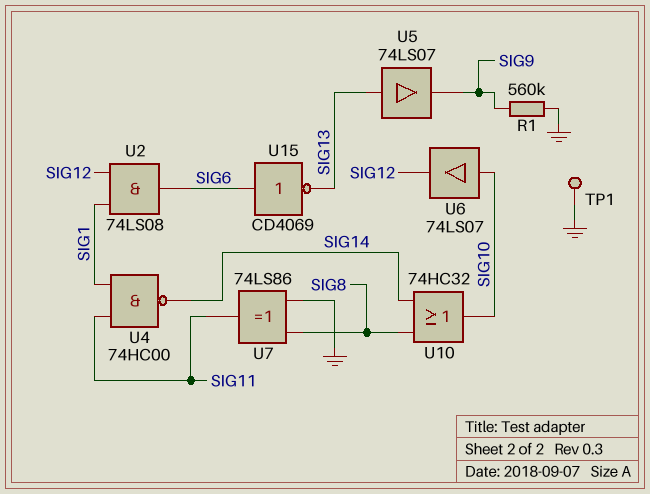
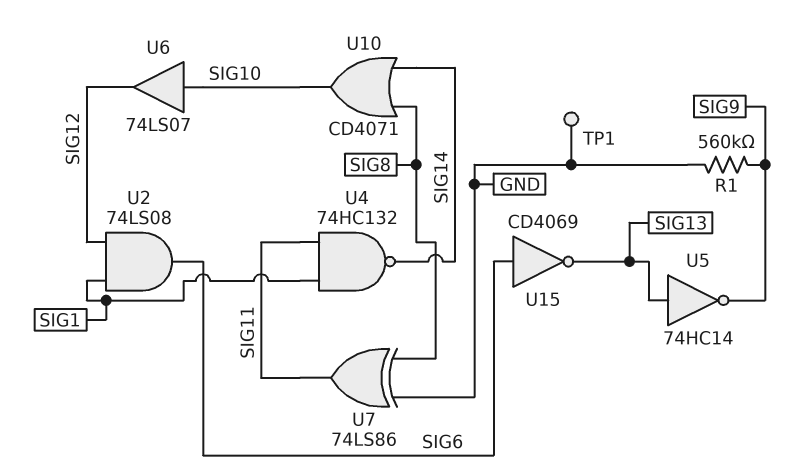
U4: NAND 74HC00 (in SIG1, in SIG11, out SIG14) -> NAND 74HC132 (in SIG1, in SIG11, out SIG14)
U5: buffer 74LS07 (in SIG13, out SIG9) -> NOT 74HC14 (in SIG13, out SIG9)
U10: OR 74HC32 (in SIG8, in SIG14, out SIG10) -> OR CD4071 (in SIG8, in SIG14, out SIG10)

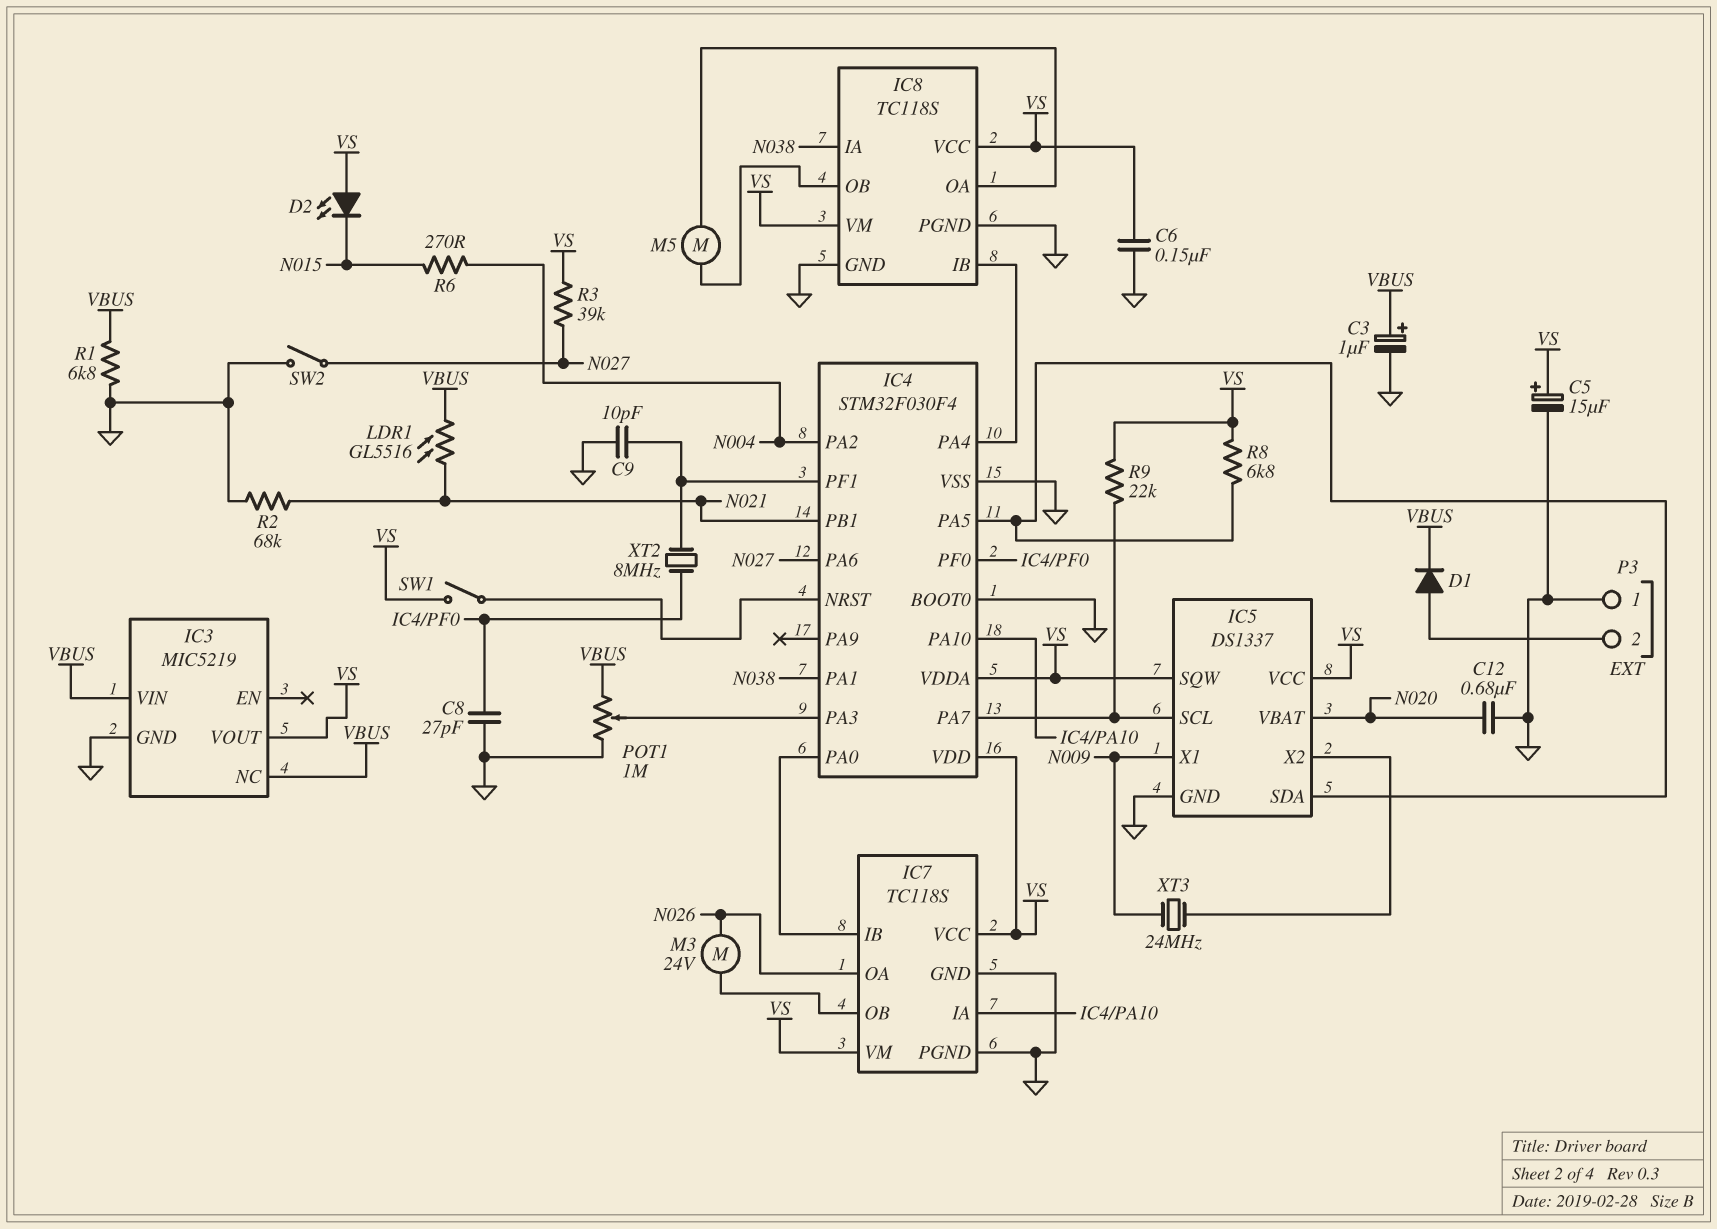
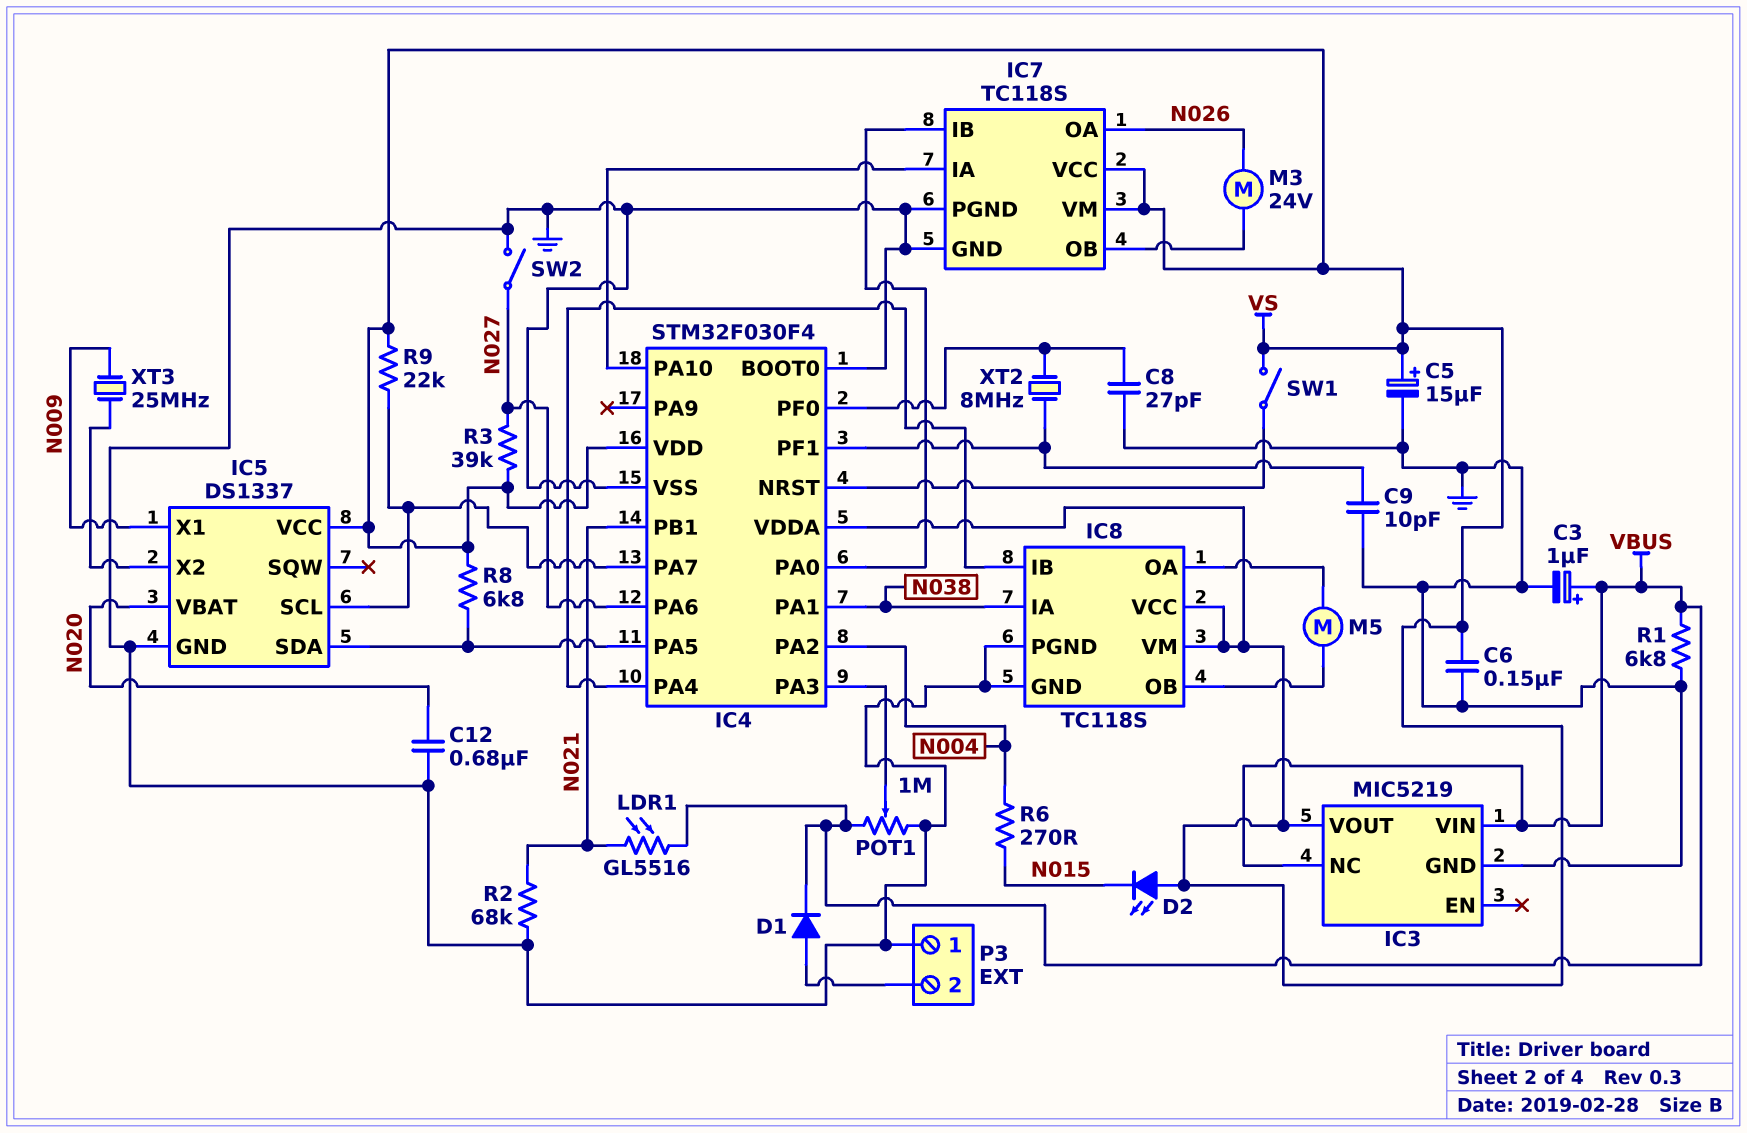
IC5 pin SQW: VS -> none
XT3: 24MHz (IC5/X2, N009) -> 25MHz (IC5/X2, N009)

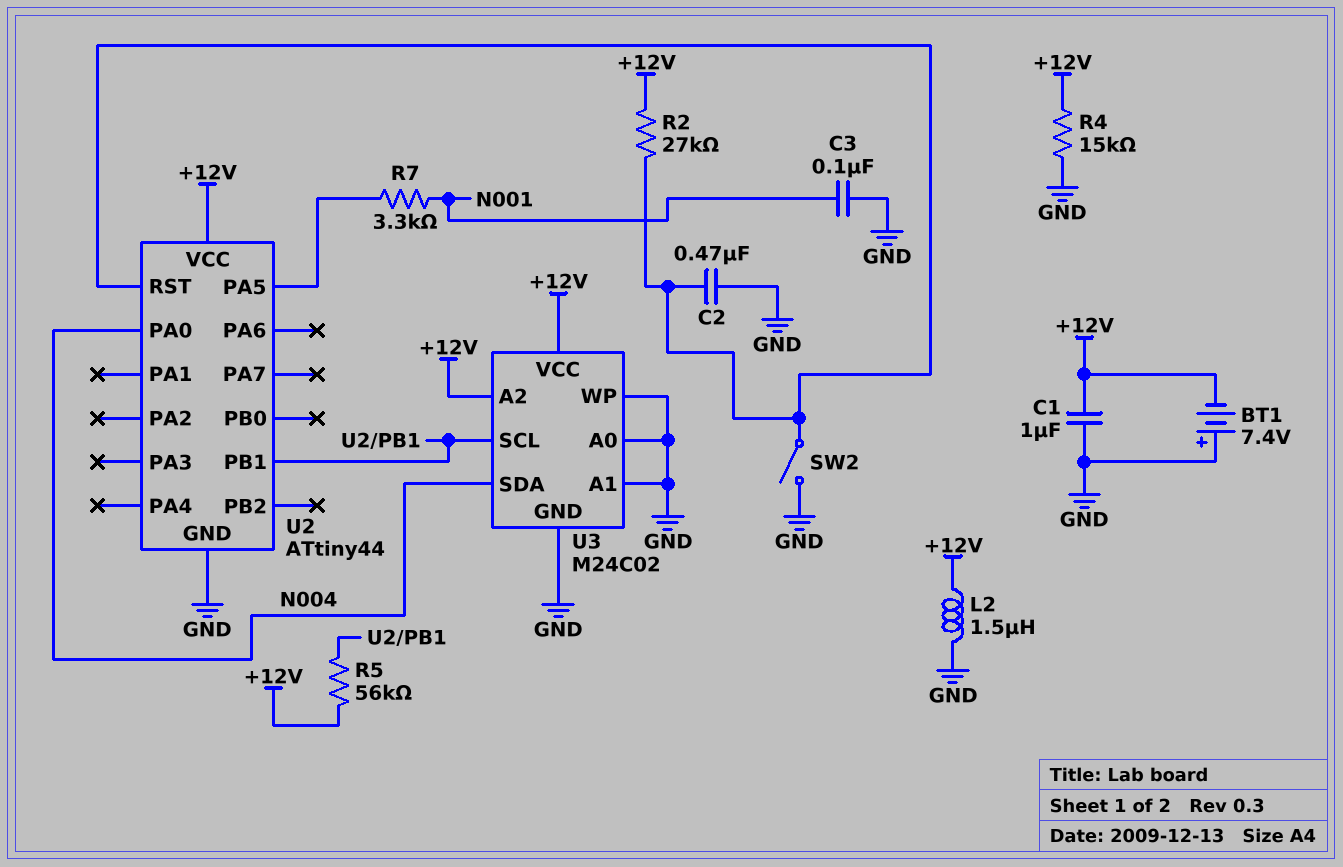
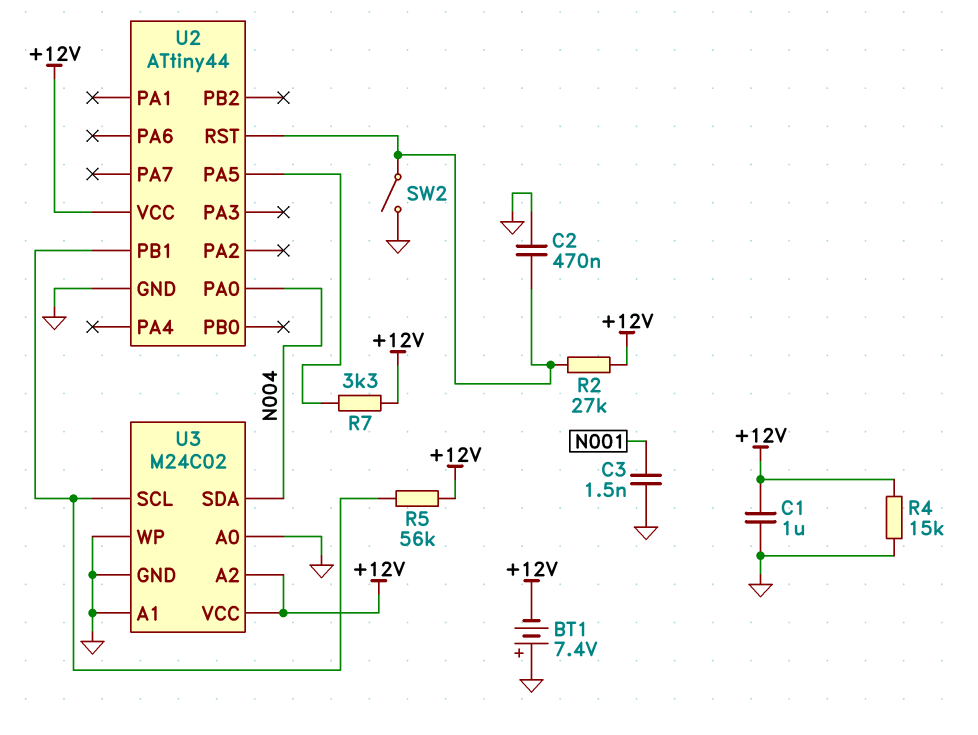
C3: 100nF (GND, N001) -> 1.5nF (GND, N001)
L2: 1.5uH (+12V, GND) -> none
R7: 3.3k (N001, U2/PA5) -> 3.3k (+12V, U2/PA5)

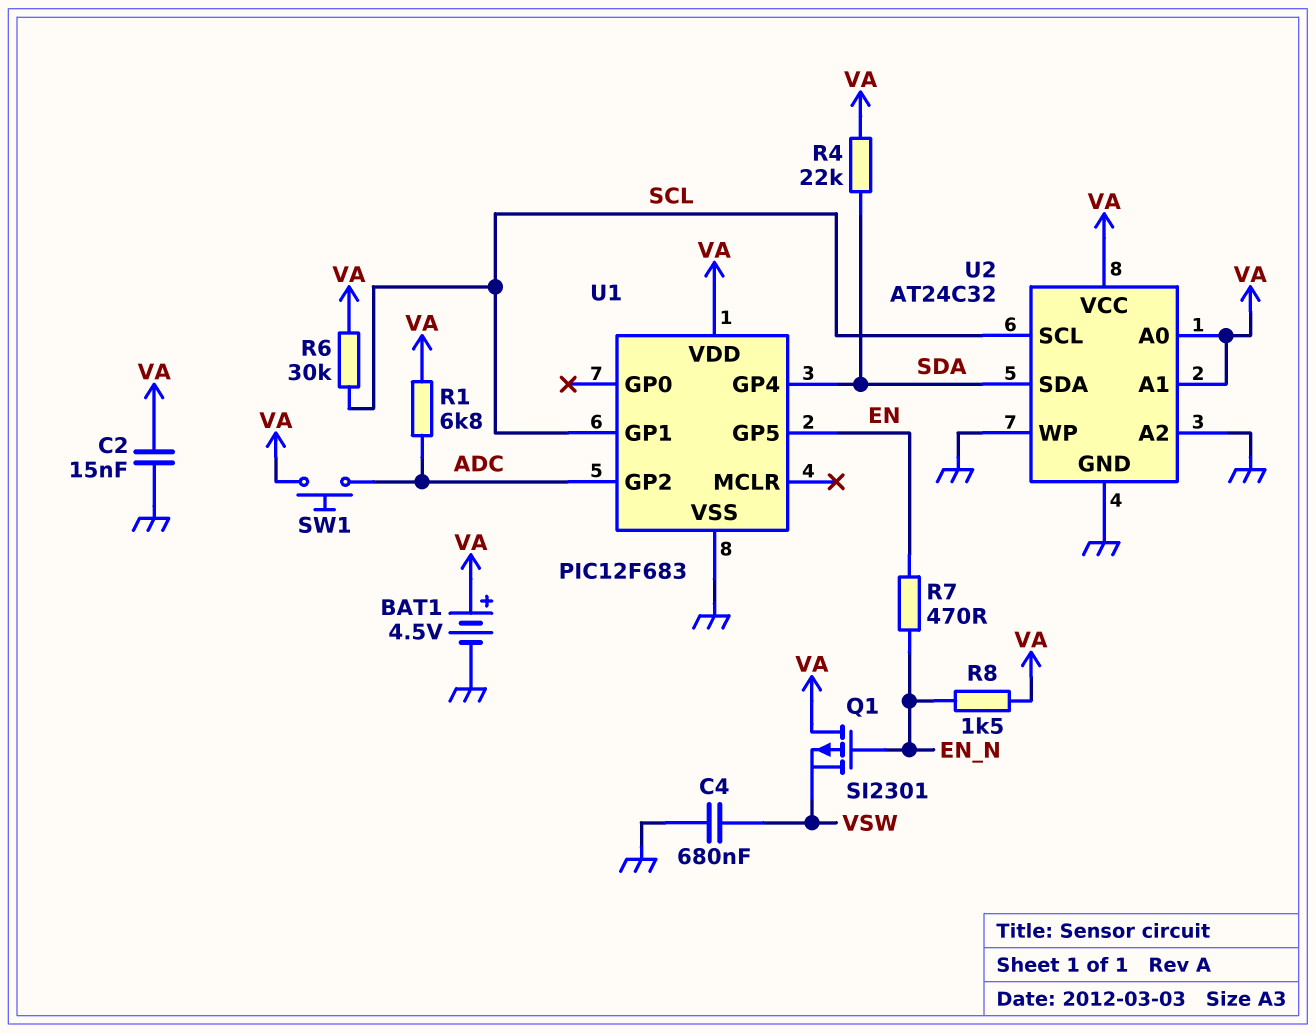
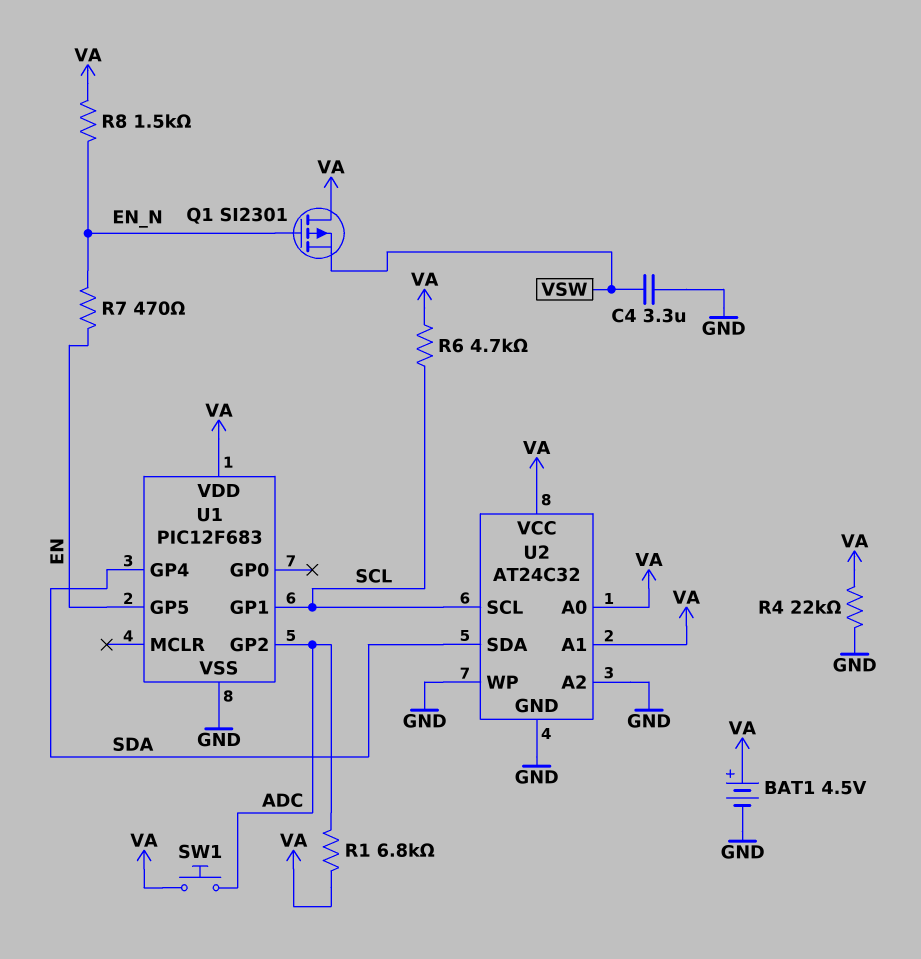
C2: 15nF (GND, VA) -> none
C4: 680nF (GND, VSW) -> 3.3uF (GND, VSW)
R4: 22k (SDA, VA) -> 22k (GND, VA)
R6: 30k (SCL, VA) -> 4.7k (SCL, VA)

● **EXERCISE INSTRUCTIONS**
Print all the lines above again exactly, without any pictures.

● **EXERCISE RESPONSE**
U4: NAND 74HC00 (in SIG1, in SIG11, out SIG14) -> NAND 74HC132 (in SIG1, in SIG11, out SIG14)
U5: buffer 74LS07 (in SIG13, out SIG9) -> NOT 74HC14 (in SIG13, out SIG9)
U10: OR 74HC32 (in SIG8, in SIG14, out SIG10) -> OR CD4071 (in SIG8, in SIG14, out SIG10)

IC5 pin SQW: VS -> none
XT3: 24MHz (IC5/X2, N009) -> 25MHz (IC5/X2, N009)

C3: 100nF (GND, N001) -> 1.5nF (GND, N001)
L2: 1.5uH (+12V, GND) -> none
R7: 3.3k (N001, U2/PA5) -> 3.3k (+12V, U2/PA5)

C2: 15nF (GND, VA) -> none
C4: 680nF (GND, VSW) -> 3.3uF (GND, VSW)
R4: 22k (SDA, VA) -> 22k (GND, VA)
R6: 30k (SCL, VA) -> 4.7k (SCL, VA)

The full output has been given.